◆ **INFORMATION**:
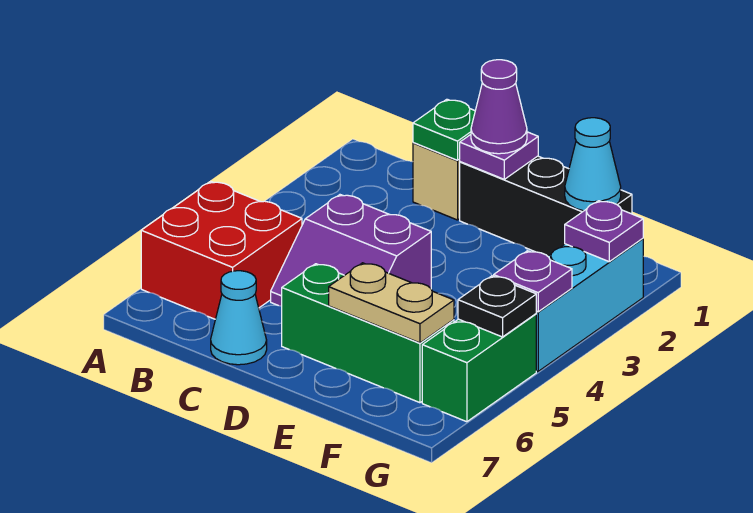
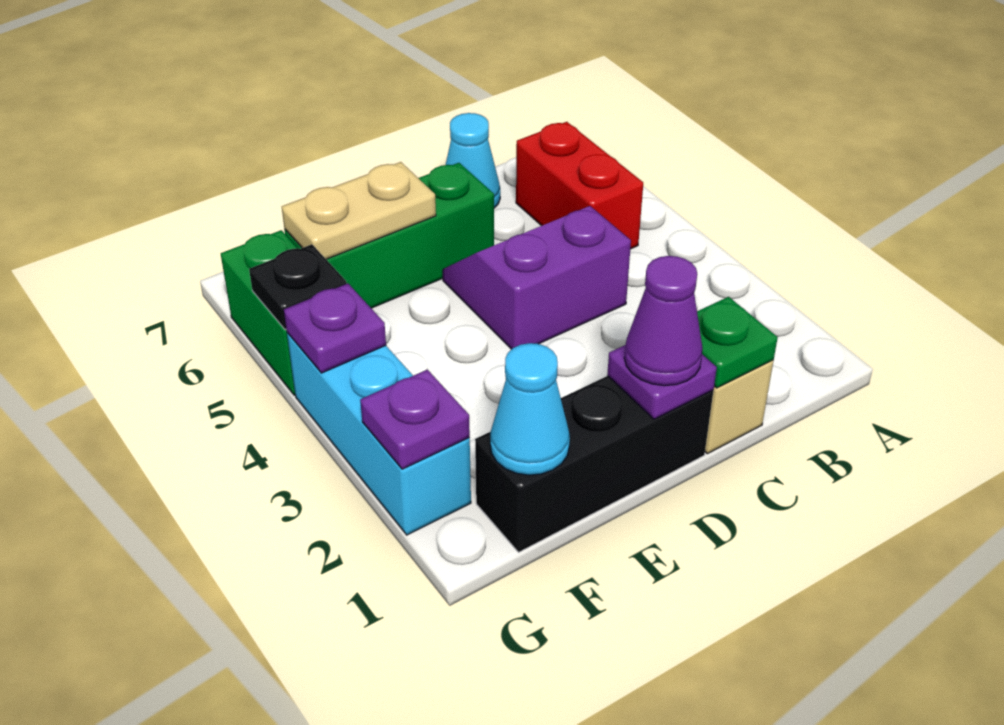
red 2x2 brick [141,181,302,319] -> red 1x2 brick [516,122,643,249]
==
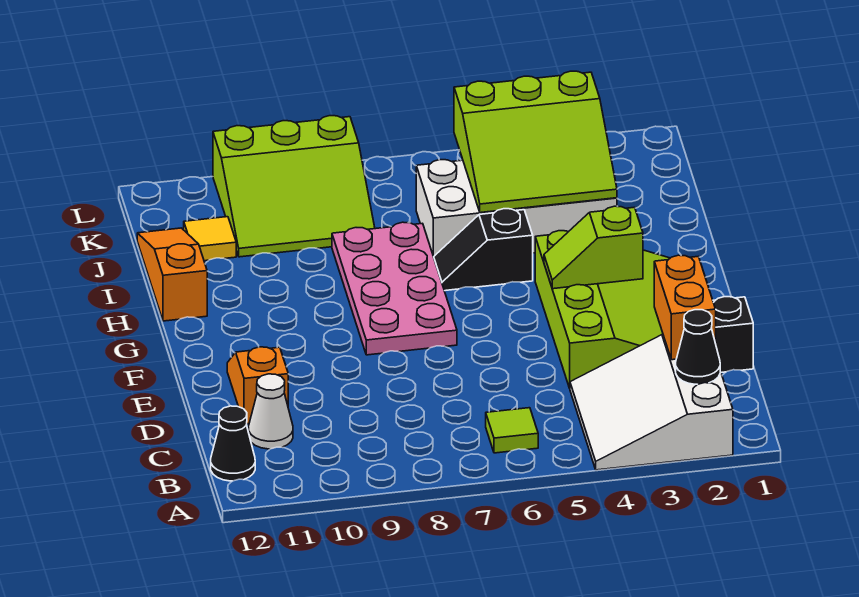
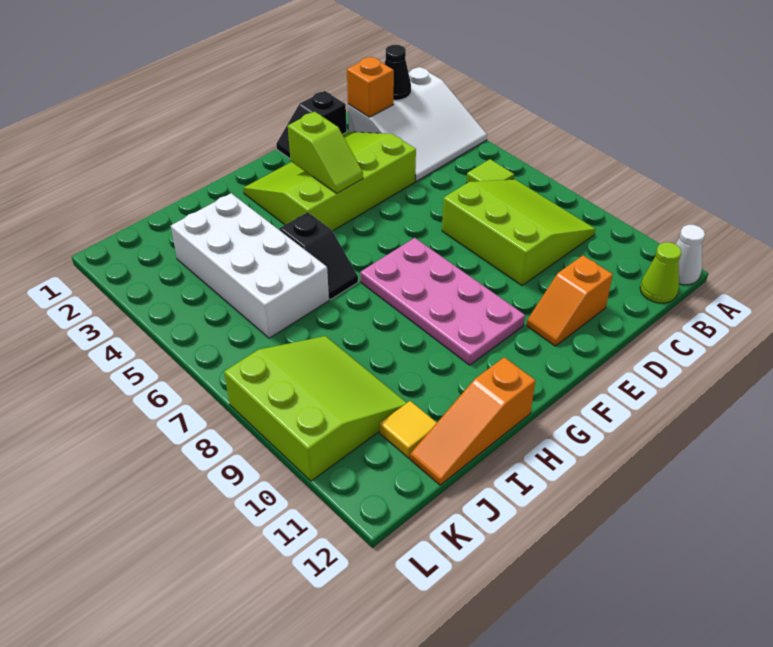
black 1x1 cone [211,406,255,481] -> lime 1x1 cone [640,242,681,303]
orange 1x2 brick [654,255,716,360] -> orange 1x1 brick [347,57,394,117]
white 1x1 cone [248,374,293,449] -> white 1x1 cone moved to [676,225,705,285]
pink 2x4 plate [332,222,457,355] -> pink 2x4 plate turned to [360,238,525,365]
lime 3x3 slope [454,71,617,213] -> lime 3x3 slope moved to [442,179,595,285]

◆ **TASK DESCRIPTION**:
Lines in the listing above that contain the word "brick" must be copied; leave out the rest.

◆ **ANSWER FOR THE TASK**:
red 2x2 brick [141,181,302,319] -> red 1x2 brick [516,122,643,249]
orange 1x2 brick [654,255,716,360] -> orange 1x1 brick [347,57,394,117]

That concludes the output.